(Provided records begins)

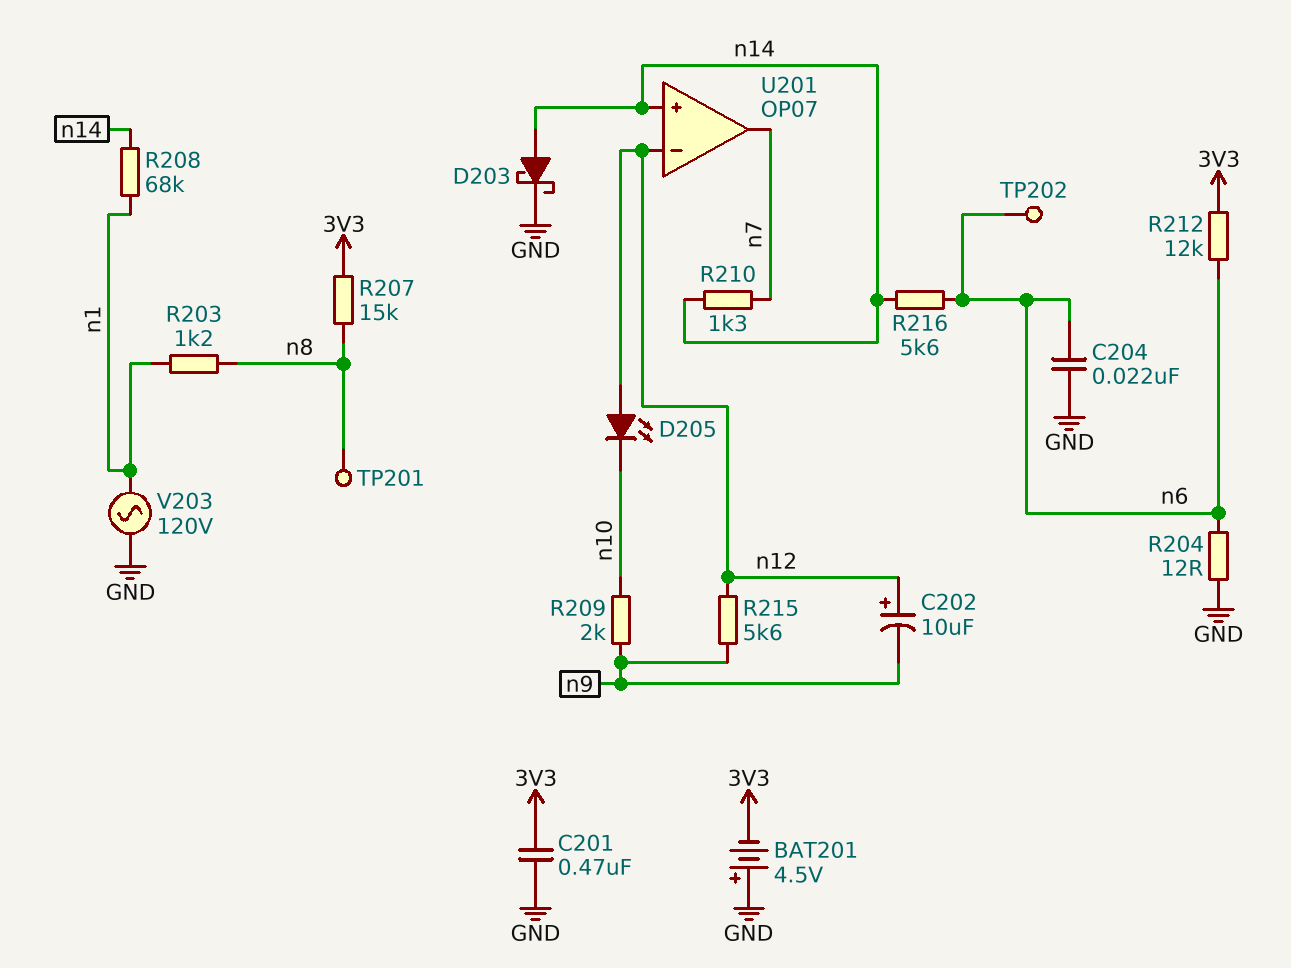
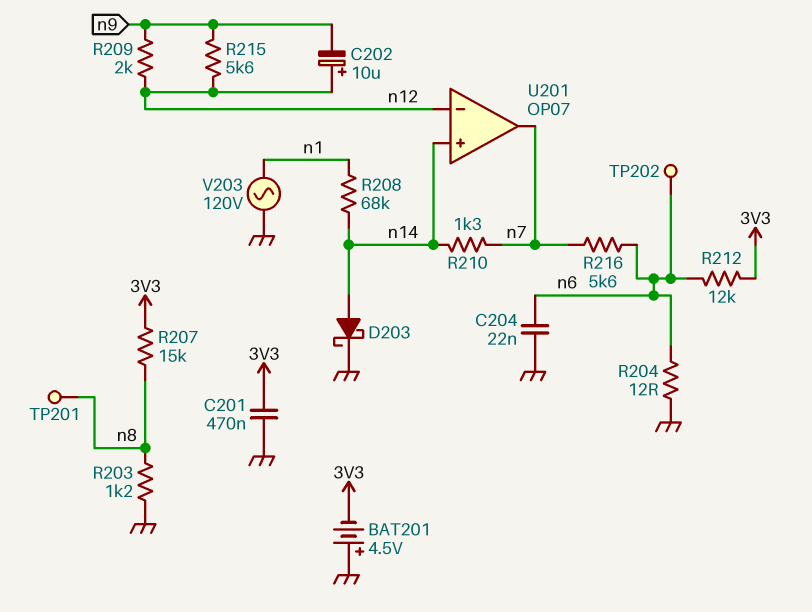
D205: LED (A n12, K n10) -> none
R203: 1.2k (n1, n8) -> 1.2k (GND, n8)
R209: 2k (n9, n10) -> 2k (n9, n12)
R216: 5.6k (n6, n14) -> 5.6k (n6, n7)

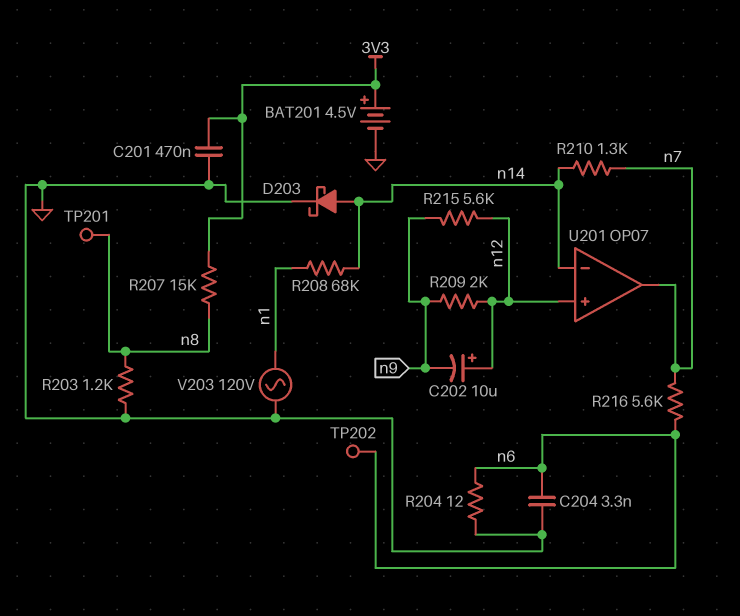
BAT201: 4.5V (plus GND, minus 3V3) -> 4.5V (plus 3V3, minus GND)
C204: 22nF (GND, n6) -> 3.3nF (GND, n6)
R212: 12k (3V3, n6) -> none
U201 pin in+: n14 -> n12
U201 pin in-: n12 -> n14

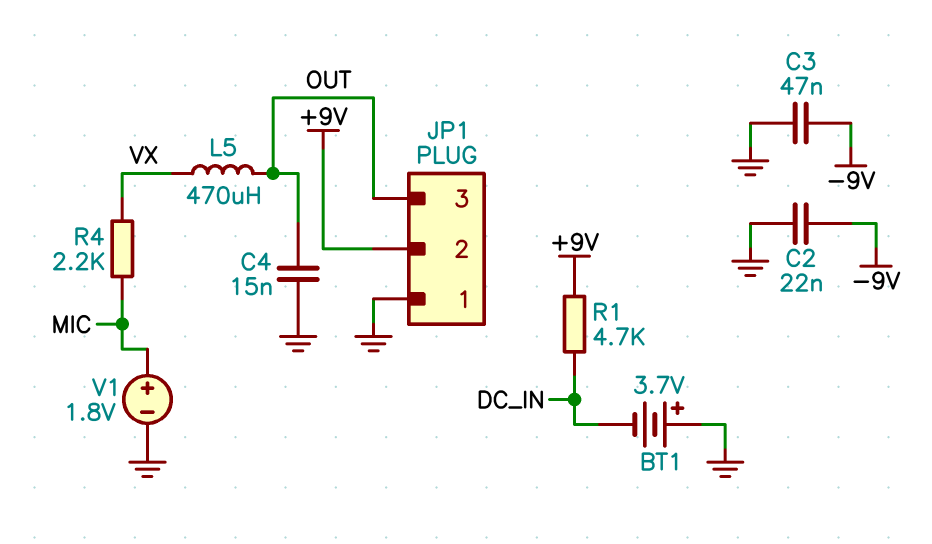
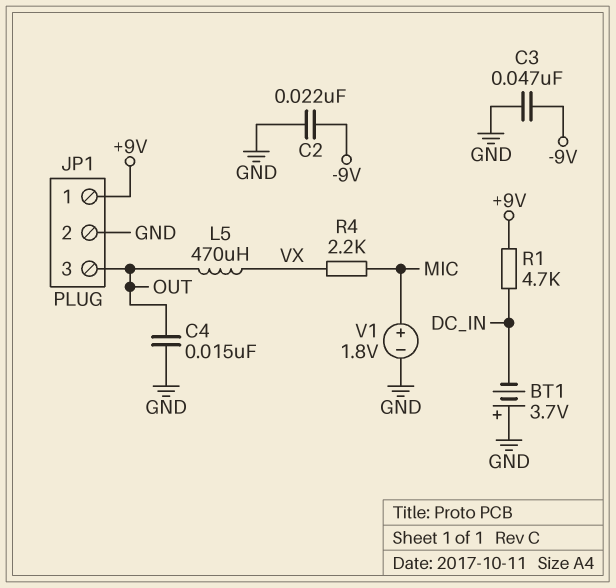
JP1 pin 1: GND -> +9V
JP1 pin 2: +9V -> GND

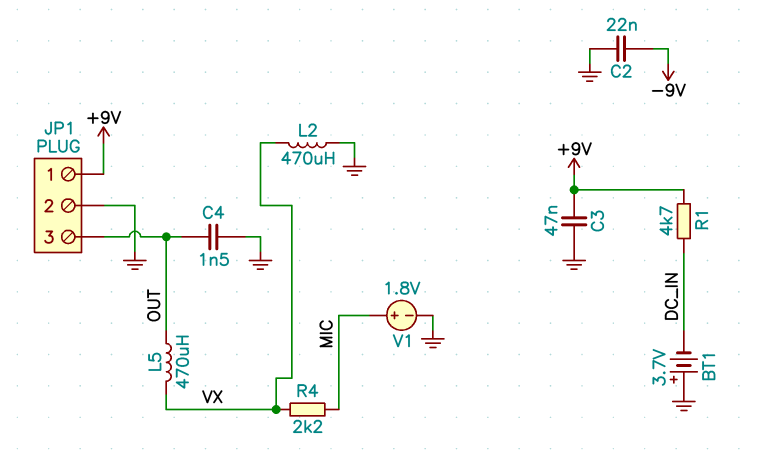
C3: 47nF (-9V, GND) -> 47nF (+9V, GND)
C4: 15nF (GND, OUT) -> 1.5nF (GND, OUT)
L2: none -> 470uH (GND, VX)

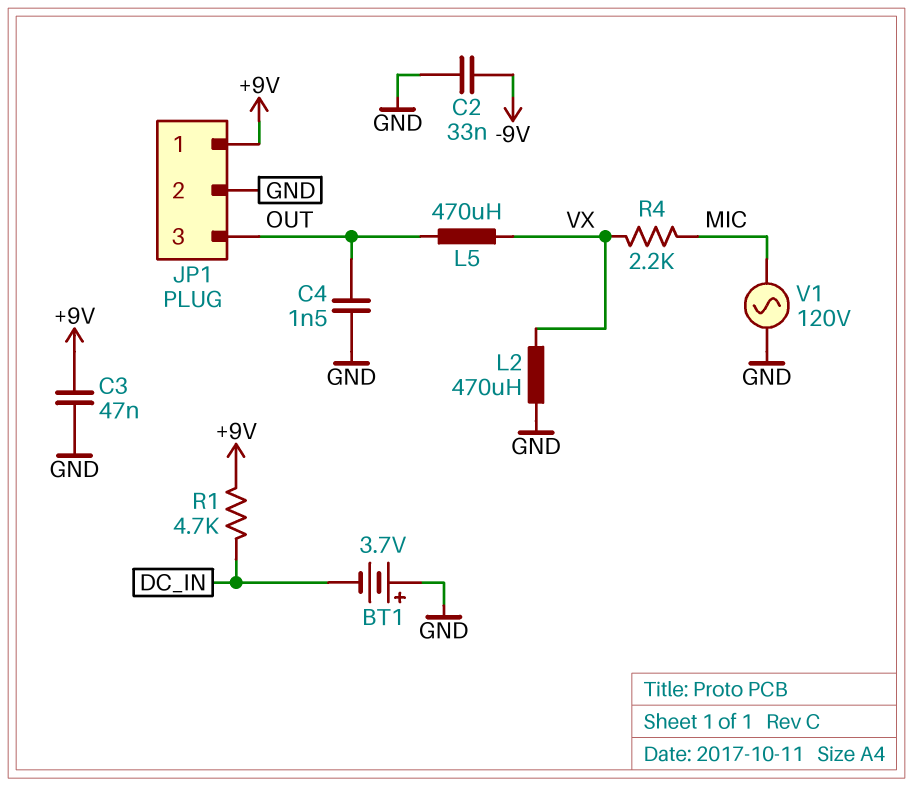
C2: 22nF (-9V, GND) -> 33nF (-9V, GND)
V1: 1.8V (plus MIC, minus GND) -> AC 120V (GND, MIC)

(Provided records ends)

With the pictures removed, print the entries above exactly.

> Response area
D205: LED (A n12, K n10) -> none
R203: 1.2k (n1, n8) -> 1.2k (GND, n8)
R209: 2k (n9, n10) -> 2k (n9, n12)
R216: 5.6k (n6, n14) -> 5.6k (n6, n7)

BAT201: 4.5V (plus GND, minus 3V3) -> 4.5V (plus 3V3, minus GND)
C204: 22nF (GND, n6) -> 3.3nF (GND, n6)
R212: 12k (3V3, n6) -> none
U201 pin in+: n14 -> n12
U201 pin in-: n12 -> n14

JP1 pin 1: GND -> +9V
JP1 pin 2: +9V -> GND

C3: 47nF (-9V, GND) -> 47nF (+9V, GND)
C4: 15nF (GND, OUT) -> 1.5nF (GND, OUT)
L2: none -> 470uH (GND, VX)

C2: 22nF (-9V, GND) -> 33nF (-9V, GND)
V1: 1.8V (plus MIC, minus GND) -> AC 120V (GND, MIC)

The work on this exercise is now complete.